--- Information given ---

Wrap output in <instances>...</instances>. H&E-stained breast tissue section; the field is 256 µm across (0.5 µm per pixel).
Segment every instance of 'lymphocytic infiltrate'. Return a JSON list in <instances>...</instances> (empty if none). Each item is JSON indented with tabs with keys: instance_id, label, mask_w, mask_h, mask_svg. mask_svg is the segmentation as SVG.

---
--- Information given ---

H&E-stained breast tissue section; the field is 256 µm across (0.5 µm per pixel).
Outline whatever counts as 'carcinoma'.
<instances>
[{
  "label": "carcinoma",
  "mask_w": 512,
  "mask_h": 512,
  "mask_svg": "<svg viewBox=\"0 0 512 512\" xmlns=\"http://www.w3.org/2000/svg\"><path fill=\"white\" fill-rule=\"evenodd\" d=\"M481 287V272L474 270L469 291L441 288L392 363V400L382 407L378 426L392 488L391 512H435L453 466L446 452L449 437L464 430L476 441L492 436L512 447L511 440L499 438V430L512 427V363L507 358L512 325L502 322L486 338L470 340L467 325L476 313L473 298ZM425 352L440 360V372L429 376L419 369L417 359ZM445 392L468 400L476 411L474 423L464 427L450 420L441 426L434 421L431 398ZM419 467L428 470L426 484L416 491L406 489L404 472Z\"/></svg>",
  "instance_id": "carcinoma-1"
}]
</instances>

---
--- Information given ---

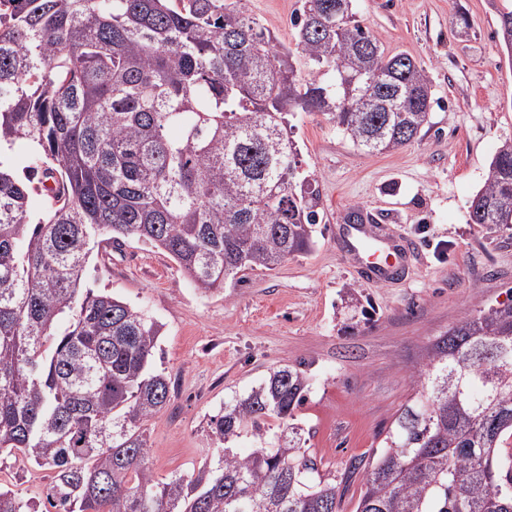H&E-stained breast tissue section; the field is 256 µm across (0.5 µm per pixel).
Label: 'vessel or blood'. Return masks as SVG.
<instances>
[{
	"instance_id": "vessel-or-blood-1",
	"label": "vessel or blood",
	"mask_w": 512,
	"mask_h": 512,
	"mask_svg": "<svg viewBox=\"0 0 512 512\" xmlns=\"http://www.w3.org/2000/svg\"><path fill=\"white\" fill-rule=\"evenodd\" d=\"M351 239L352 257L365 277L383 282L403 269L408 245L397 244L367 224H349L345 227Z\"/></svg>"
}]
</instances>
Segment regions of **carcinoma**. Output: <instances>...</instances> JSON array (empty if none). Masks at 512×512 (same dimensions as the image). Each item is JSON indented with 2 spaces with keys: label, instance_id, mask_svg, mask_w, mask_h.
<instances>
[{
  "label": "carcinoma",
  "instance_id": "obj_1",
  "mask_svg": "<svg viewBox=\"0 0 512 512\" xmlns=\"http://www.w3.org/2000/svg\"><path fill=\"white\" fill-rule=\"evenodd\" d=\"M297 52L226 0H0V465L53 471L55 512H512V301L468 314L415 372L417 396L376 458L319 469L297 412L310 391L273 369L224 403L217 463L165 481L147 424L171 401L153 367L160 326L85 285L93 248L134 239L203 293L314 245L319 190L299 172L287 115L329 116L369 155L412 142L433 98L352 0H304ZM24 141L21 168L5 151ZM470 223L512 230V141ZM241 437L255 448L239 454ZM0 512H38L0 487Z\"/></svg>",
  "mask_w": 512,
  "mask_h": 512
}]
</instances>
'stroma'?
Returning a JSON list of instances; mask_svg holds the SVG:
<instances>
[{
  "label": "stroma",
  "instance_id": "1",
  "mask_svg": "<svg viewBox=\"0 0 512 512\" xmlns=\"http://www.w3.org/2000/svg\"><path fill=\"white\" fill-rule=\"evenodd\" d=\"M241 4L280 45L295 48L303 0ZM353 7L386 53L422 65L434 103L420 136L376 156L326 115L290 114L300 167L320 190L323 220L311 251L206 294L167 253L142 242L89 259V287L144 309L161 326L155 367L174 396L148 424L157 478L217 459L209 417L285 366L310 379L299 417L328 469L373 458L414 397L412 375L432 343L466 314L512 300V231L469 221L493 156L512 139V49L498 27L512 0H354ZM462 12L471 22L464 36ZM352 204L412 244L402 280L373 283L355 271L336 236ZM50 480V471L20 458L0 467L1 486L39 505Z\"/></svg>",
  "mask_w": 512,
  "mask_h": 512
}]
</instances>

---

Set task —
Copy exactly the lines from the line with "Wrap output in" up to and including the line with "Segment every instance", and no other lines.

Solution for this exercise —
Wrap output in <instances>...</instances>. H&E-stained breast tissue section; the field is 256 µm across (0.5 µm per pixel).
Segment every instance of 'lymphocytic infiltrate'. Return a JSON list in <instances>...</instances> (empty if none). Each item is JSON indented with tabs with keys: instance_id, label, mask_w, mask_h, mask_svg. mask_svg is the segmentation as SVG.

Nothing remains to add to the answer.